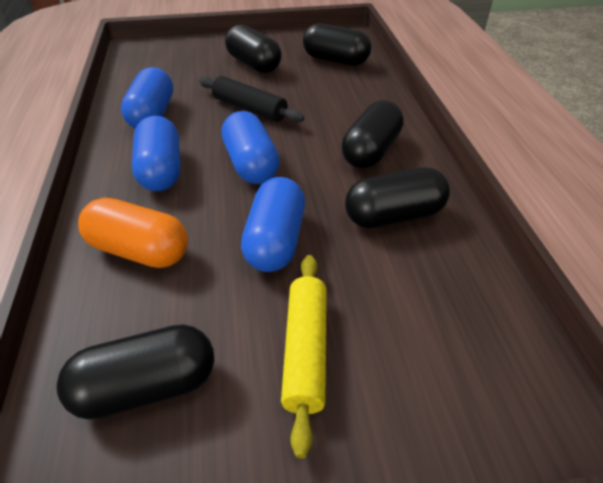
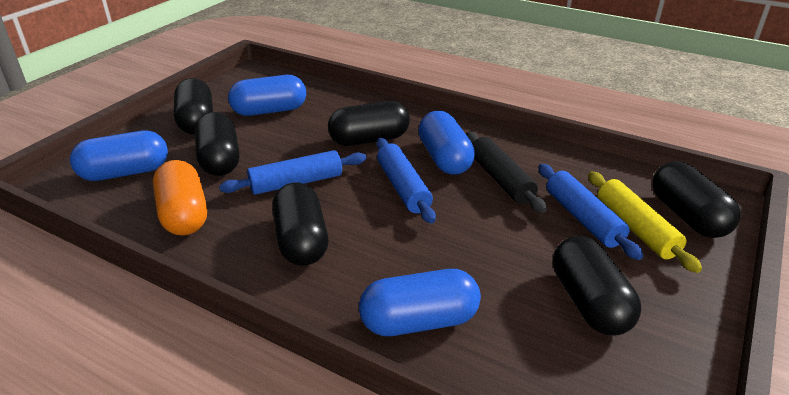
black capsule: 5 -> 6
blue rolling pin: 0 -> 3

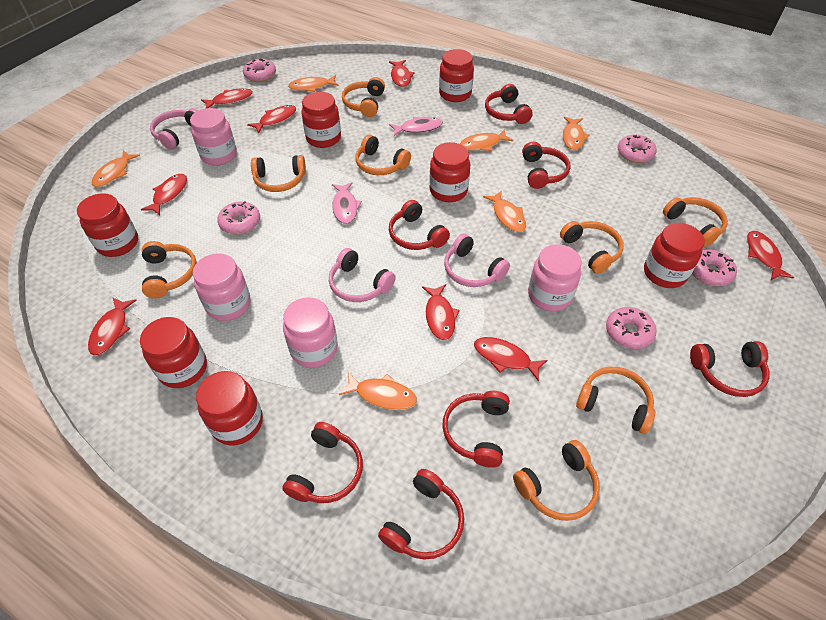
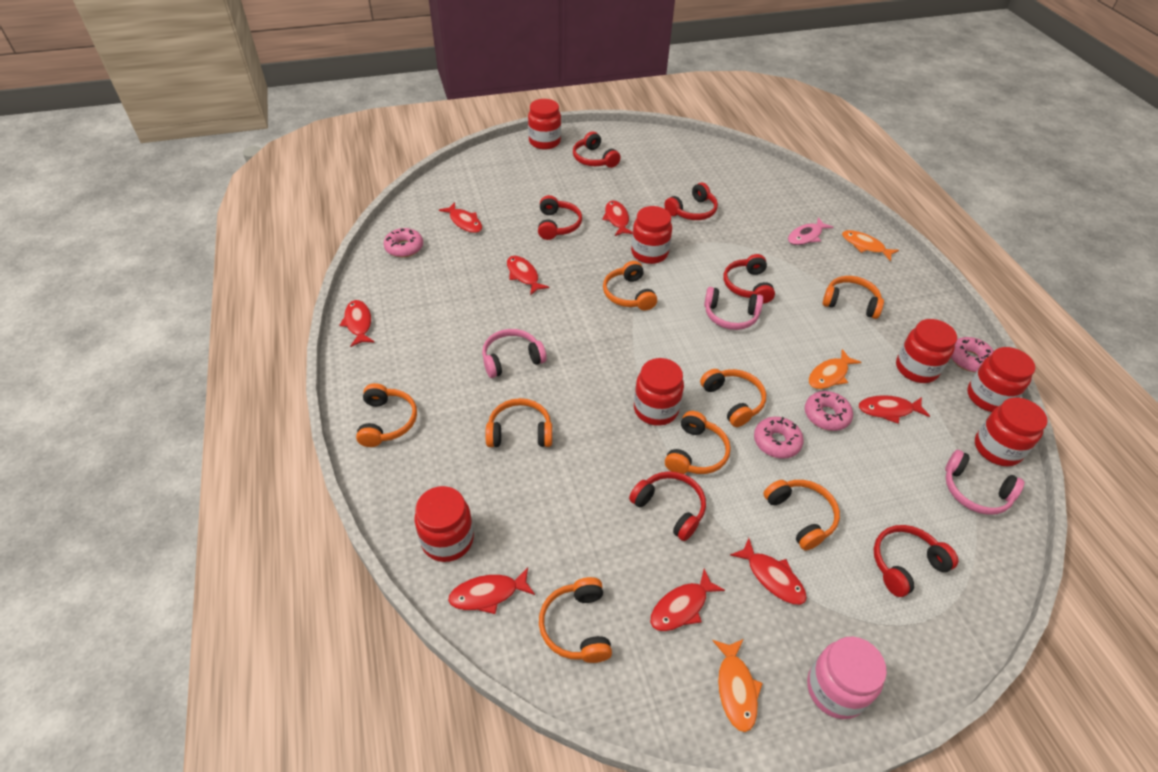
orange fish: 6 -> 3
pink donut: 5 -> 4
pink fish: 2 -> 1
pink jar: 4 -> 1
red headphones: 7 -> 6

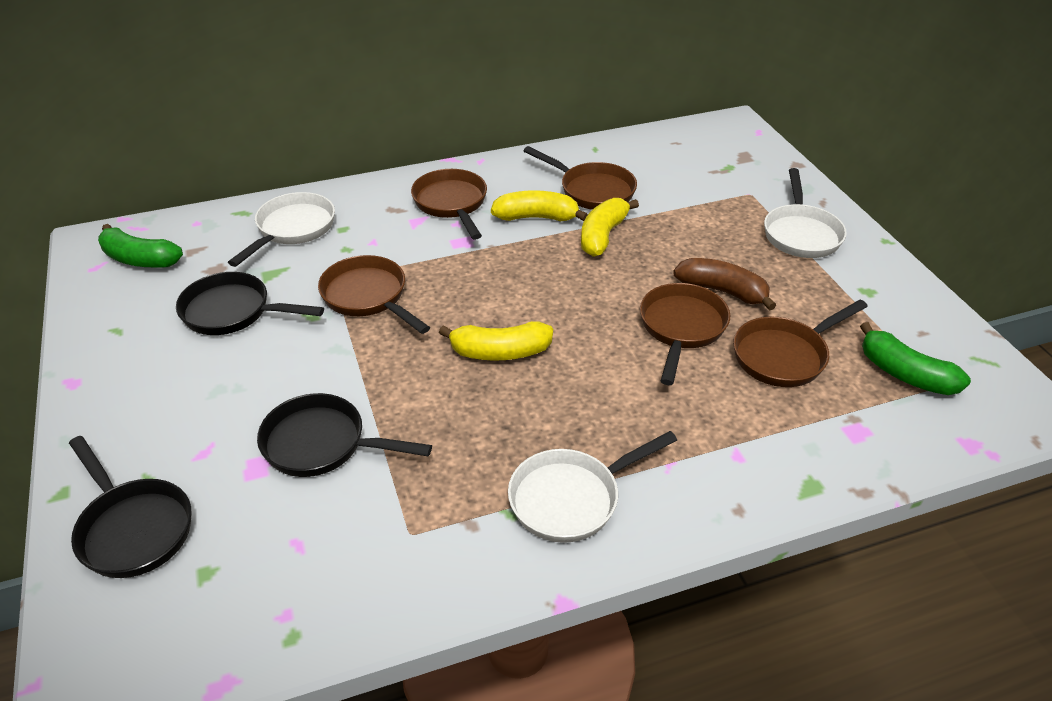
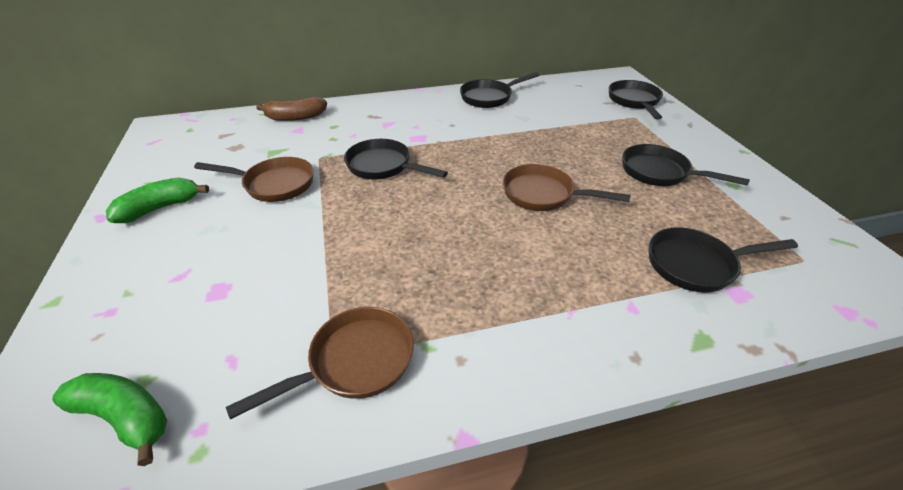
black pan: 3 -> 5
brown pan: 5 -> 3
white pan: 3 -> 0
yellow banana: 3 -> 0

___

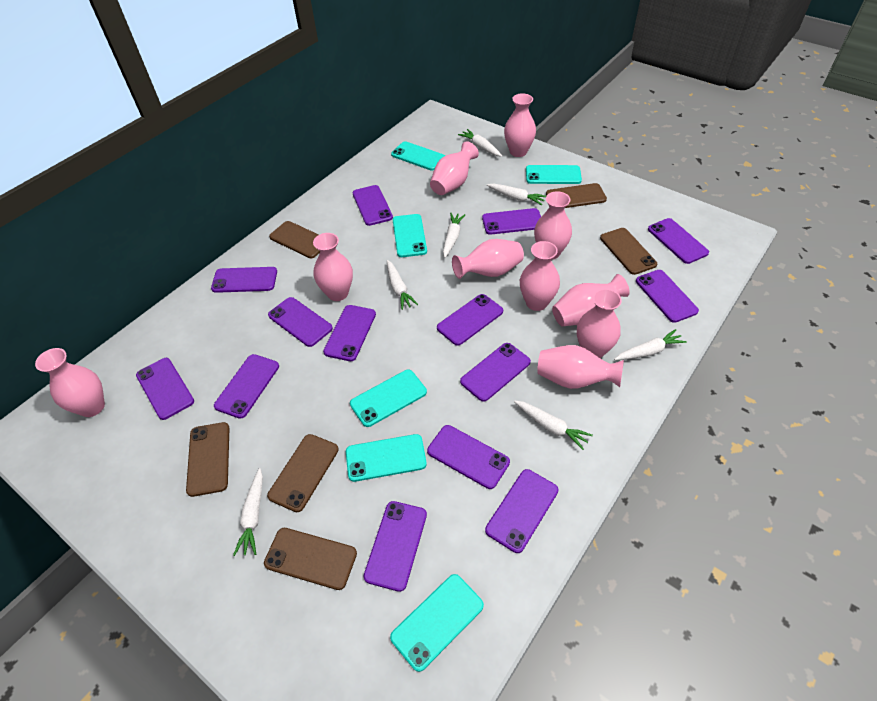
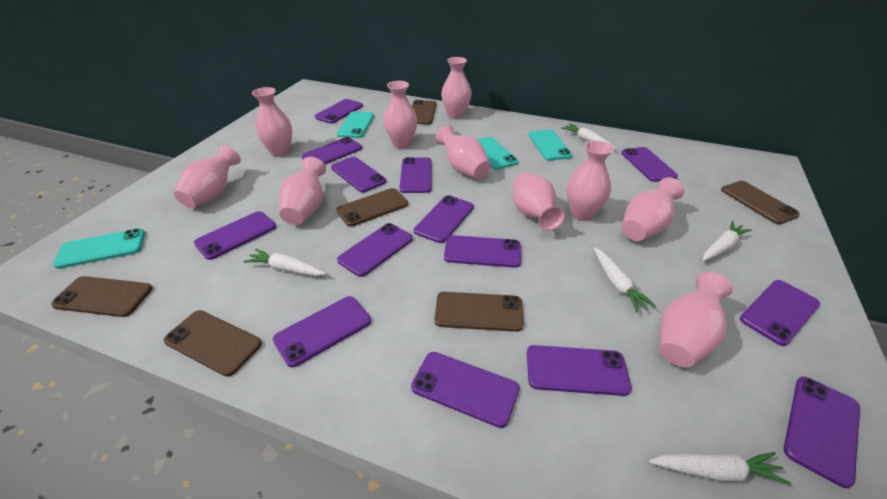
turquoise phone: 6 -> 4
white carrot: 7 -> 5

___

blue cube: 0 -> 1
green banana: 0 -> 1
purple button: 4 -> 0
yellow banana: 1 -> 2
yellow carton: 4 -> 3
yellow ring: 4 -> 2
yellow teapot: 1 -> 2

___

## What the exercise asks
Of the entries above, repeat exactly the lines between the line with "green banana: 0 -> 1" and the line with "yellow teapot: 1 -> 2", inclusive, and no others.

## Task solution
green banana: 0 -> 1
purple button: 4 -> 0
yellow banana: 1 -> 2
yellow carton: 4 -> 3
yellow ring: 4 -> 2
yellow teapot: 1 -> 2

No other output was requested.